▶ _DATASET_:
_ _ _ _ _ _ _

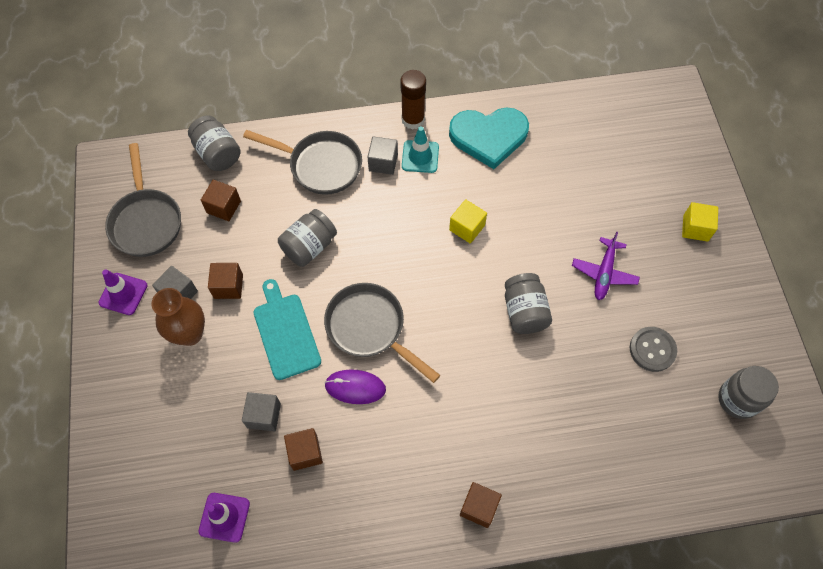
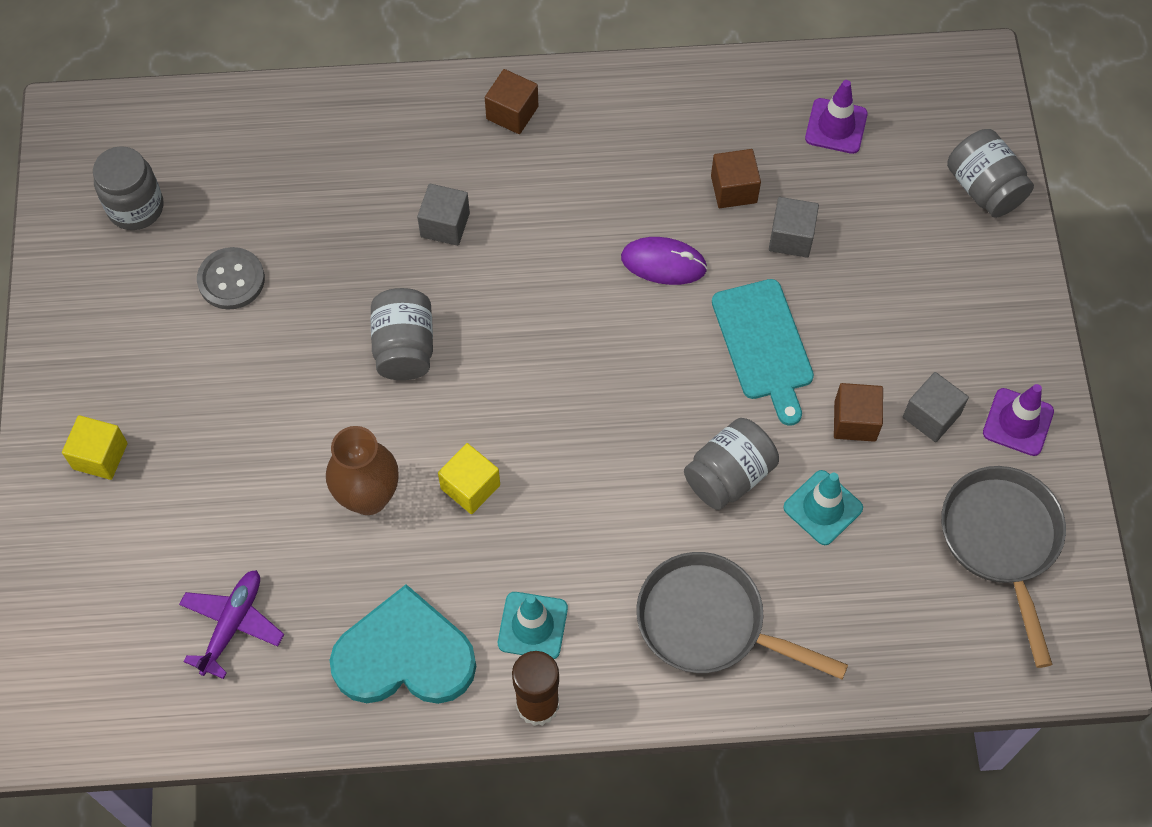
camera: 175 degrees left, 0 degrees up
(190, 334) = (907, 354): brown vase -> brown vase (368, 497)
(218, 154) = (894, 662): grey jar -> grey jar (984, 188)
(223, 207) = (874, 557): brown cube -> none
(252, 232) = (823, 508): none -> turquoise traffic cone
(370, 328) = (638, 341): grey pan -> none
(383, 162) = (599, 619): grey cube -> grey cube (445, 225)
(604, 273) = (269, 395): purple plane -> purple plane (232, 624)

_ _ _ _ _ _ _

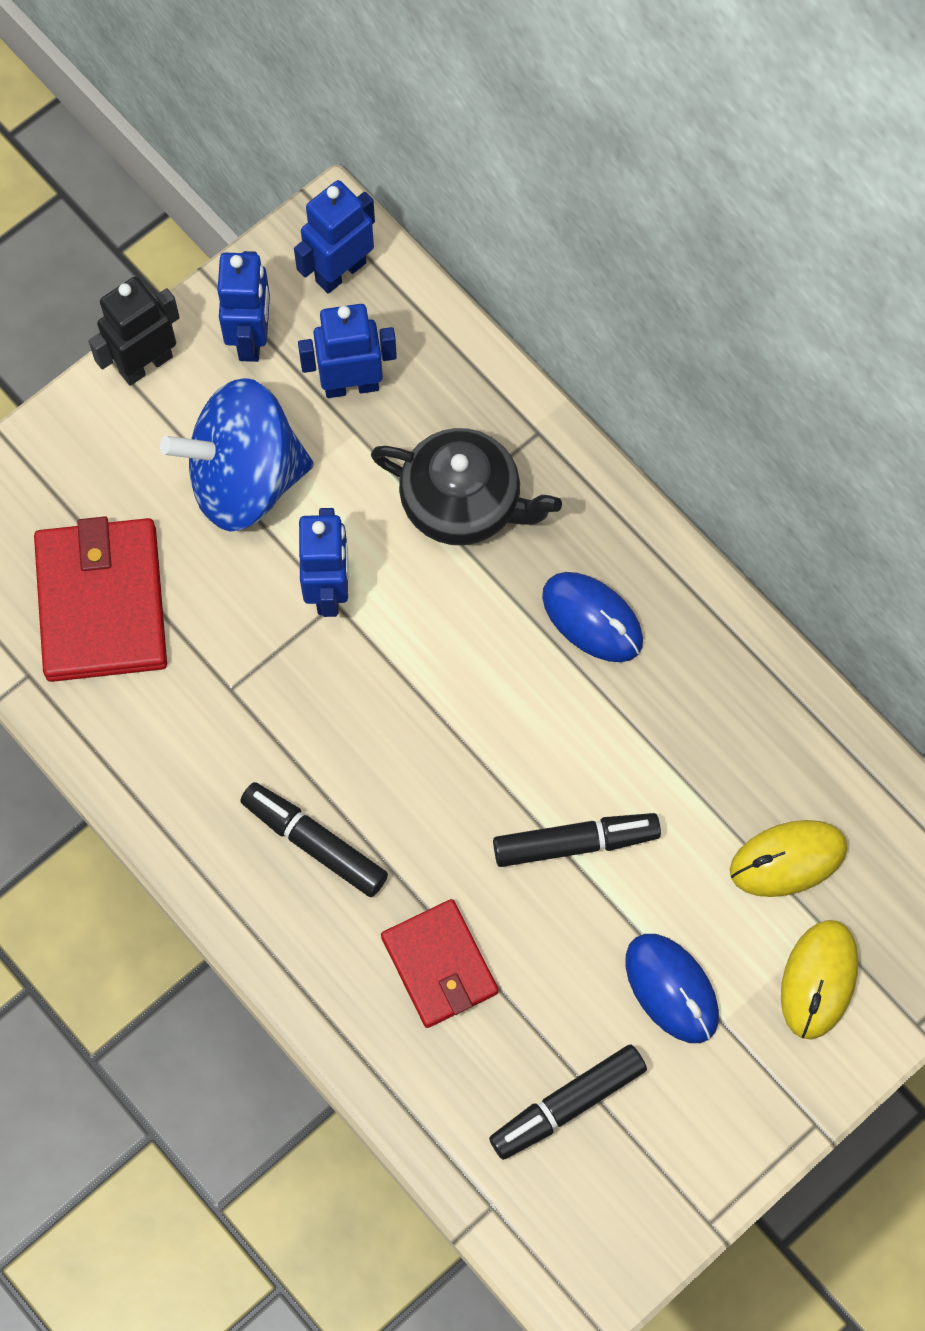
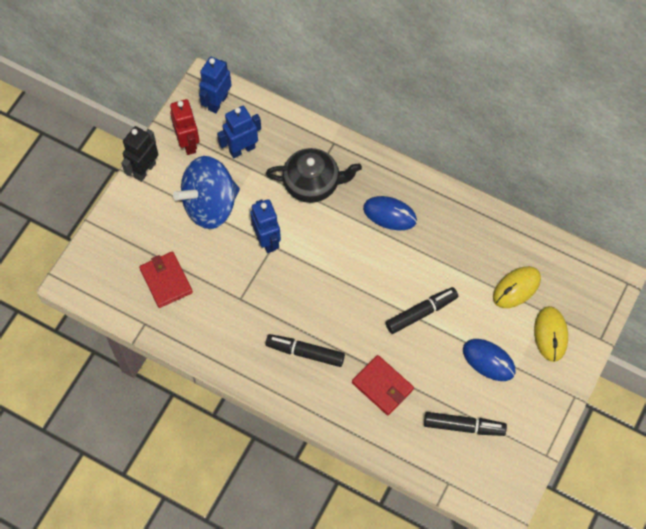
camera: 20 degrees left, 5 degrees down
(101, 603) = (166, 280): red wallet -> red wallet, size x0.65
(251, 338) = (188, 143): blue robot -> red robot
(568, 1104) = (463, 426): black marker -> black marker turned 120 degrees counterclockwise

_ _ _ _ _ _ _

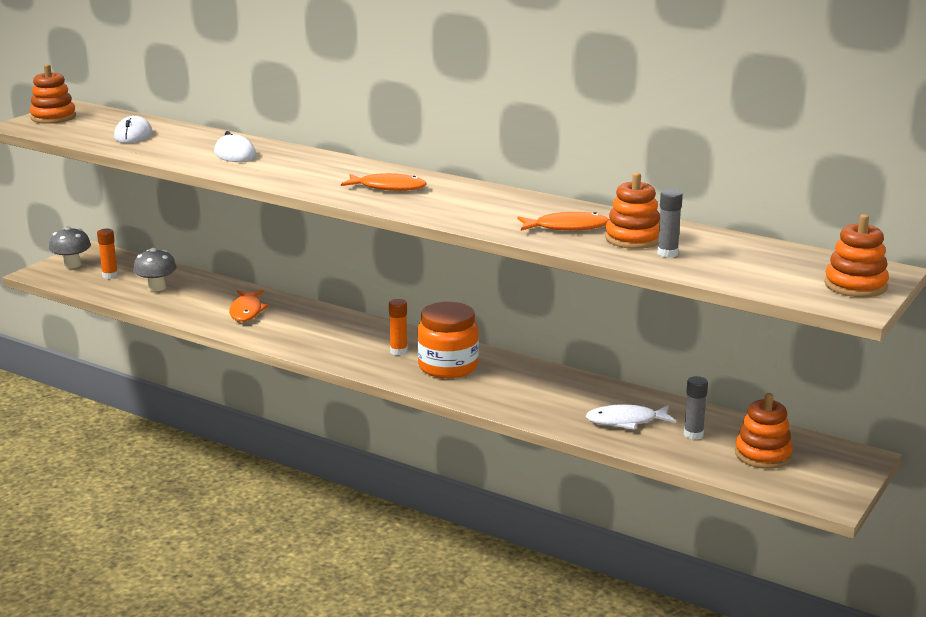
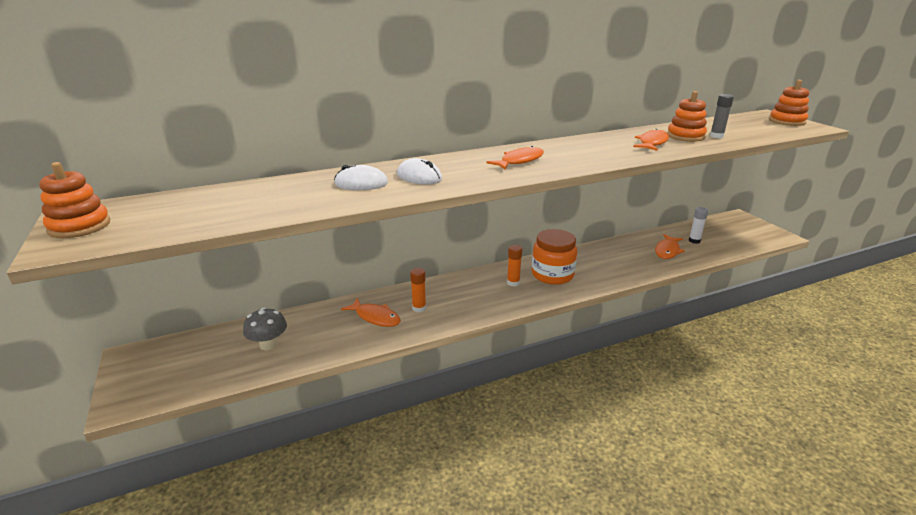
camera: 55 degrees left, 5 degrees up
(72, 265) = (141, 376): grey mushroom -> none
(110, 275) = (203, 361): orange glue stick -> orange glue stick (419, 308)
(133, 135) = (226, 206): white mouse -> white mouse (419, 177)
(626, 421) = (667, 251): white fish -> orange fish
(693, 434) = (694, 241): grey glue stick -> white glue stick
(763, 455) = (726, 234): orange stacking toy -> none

_ _ _ _ _ _ _

▶ _INSTRUCTIONS FOR THE TASK_:
From the listing above, return the lines starting at the one with "(223, 207) = (874, 557): brown cube -> none" and ending at the one with "(604, 273) = (269, 395): purple", both kept, exactly as they appear and nothing more.

▶ _ANSWER BOX_:
(223, 207) = (874, 557): brown cube -> none
(252, 232) = (823, 508): none -> turquoise traffic cone
(370, 328) = (638, 341): grey pan -> none
(383, 162) = (599, 619): grey cube -> grey cube (445, 225)
(604, 273) = (269, 395): purple plane -> purple plane (232, 624)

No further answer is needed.